- _Problem statement_: If a line of the material contains "stacking", copy it.

- _Source information_:
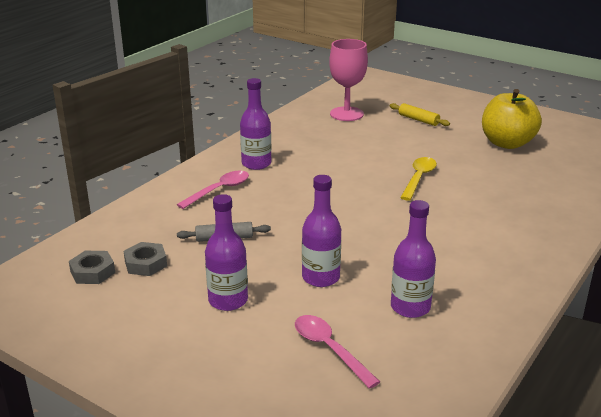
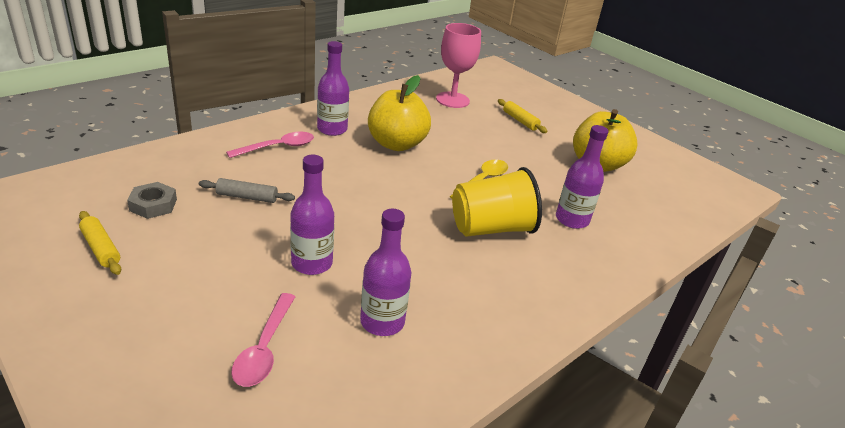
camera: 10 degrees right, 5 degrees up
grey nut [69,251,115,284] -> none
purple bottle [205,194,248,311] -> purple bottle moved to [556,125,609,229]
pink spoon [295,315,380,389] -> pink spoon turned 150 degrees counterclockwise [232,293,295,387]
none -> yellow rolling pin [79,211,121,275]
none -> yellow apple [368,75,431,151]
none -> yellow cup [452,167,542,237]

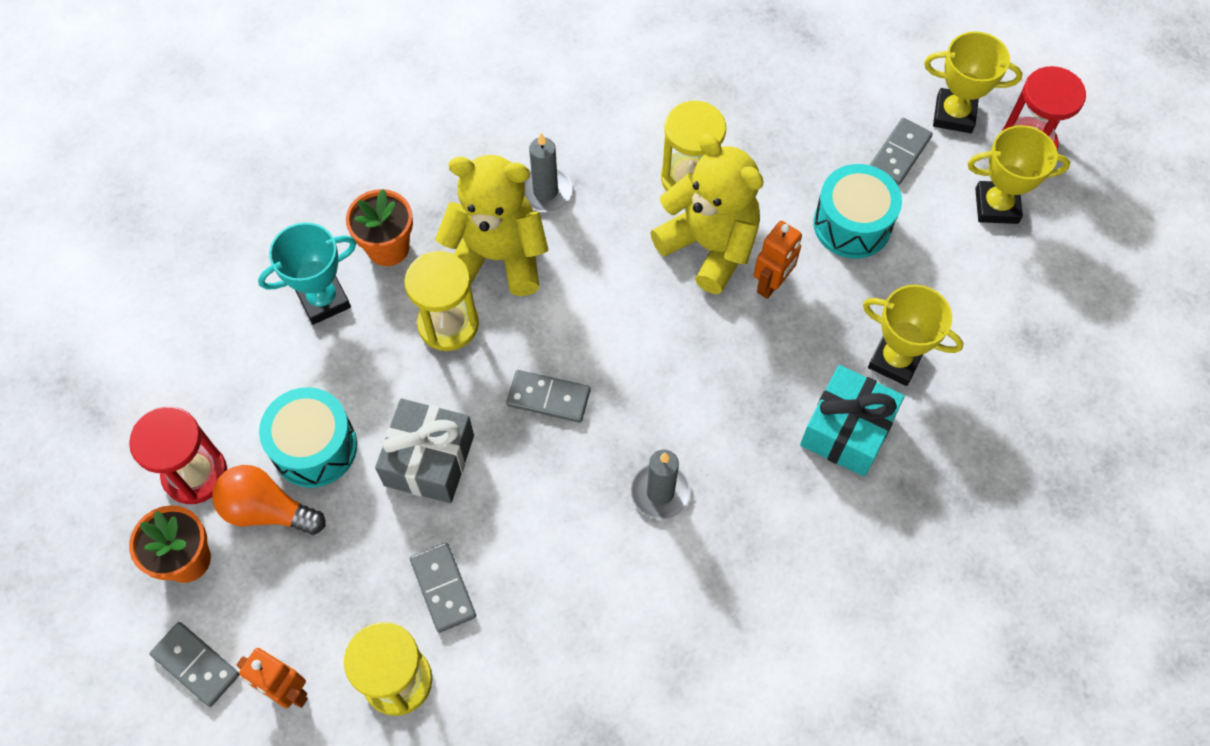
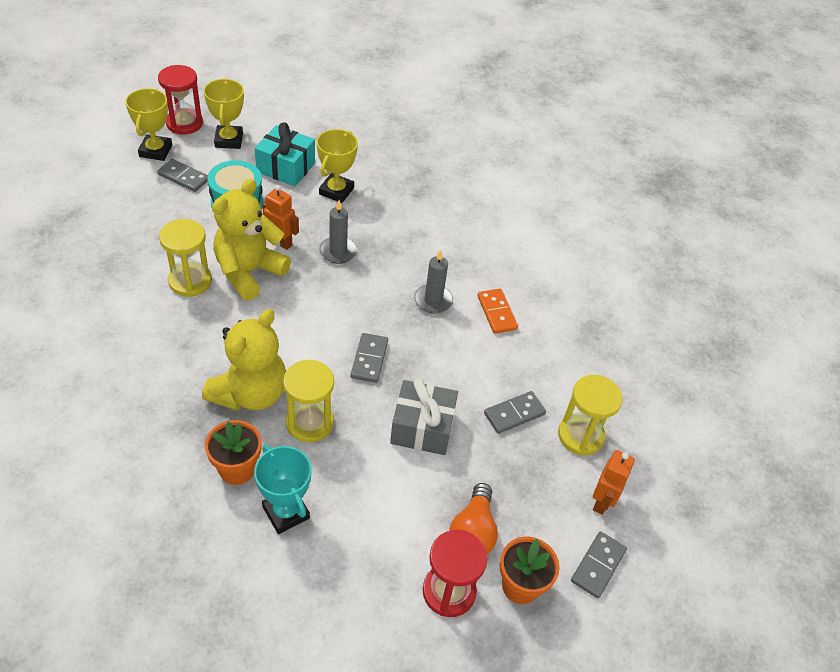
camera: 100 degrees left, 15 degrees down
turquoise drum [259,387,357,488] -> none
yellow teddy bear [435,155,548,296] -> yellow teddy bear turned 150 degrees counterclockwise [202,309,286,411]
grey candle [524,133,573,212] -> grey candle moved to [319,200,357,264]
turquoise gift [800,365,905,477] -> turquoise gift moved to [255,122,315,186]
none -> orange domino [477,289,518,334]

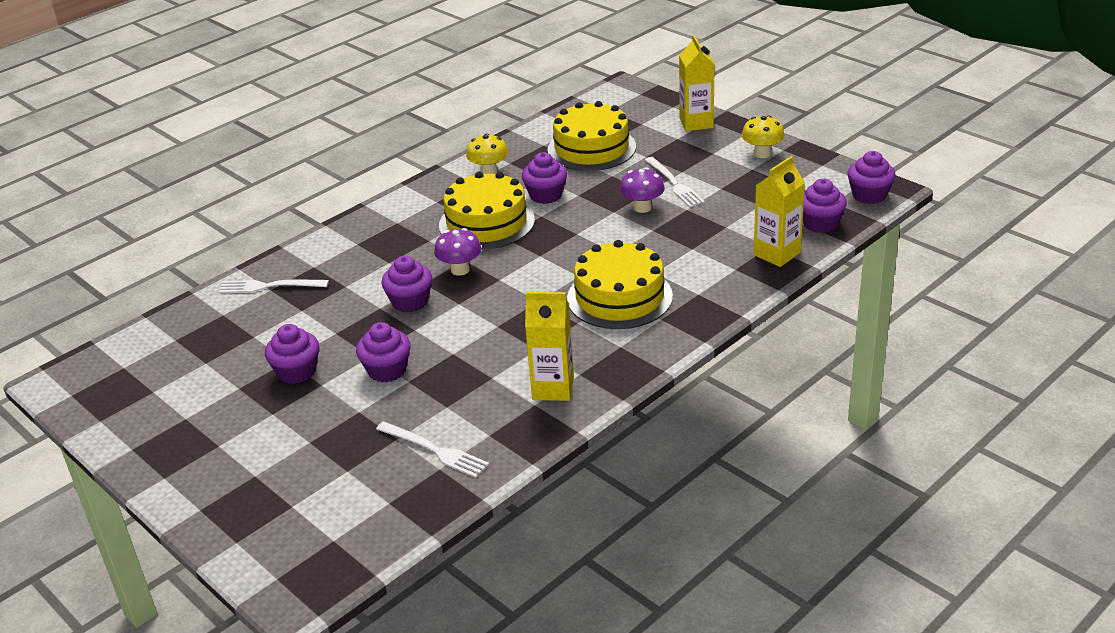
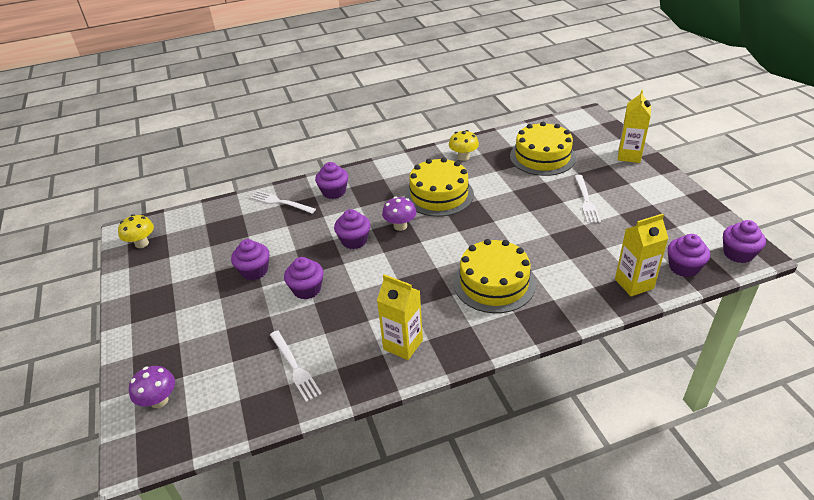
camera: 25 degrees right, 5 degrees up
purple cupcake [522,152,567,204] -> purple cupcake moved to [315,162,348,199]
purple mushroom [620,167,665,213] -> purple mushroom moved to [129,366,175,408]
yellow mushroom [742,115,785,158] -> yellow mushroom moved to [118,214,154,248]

--

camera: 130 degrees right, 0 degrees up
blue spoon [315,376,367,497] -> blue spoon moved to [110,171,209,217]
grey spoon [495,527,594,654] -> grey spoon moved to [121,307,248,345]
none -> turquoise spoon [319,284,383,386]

* * *

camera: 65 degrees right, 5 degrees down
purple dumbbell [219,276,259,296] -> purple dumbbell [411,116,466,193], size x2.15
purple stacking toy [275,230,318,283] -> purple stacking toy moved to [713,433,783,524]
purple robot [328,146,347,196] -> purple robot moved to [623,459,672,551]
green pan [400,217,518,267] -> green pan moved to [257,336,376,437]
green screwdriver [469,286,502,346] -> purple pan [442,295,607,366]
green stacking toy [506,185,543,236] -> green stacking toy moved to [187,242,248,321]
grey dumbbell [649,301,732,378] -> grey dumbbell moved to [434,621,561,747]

- _Reply_:
purple stacking toy [275,230,318,283] -> purple stacking toy moved to [713,433,783,524]
green stacking toy [506,185,543,236] -> green stacking toy moved to [187,242,248,321]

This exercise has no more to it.